* WHAT IS REQUIRED
Retype the listing below word for word, from its first line through the line containing "Question: Is clear water at center to", including both of those lines.

Listing of scene-based questions
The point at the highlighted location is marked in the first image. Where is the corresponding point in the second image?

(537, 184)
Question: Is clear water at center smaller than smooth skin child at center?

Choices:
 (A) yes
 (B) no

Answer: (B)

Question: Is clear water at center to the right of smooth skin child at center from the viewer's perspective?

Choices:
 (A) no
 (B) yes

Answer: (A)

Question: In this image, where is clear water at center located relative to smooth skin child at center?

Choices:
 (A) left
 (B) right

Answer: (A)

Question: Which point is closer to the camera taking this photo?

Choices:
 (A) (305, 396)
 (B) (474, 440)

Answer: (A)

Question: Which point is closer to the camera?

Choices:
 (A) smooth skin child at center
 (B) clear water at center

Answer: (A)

* SOLUTION BELOW
The point at the highlighted location is marked in the first image. Where is the corresponding point in the second image?

(537, 184)
Question: Is clear water at center smaller than smooth skin child at center?

Choices:
 (A) yes
 (B) no

Answer: (B)

Question: Is clear water at center to the right of smooth skin child at center from the viewer's perspective?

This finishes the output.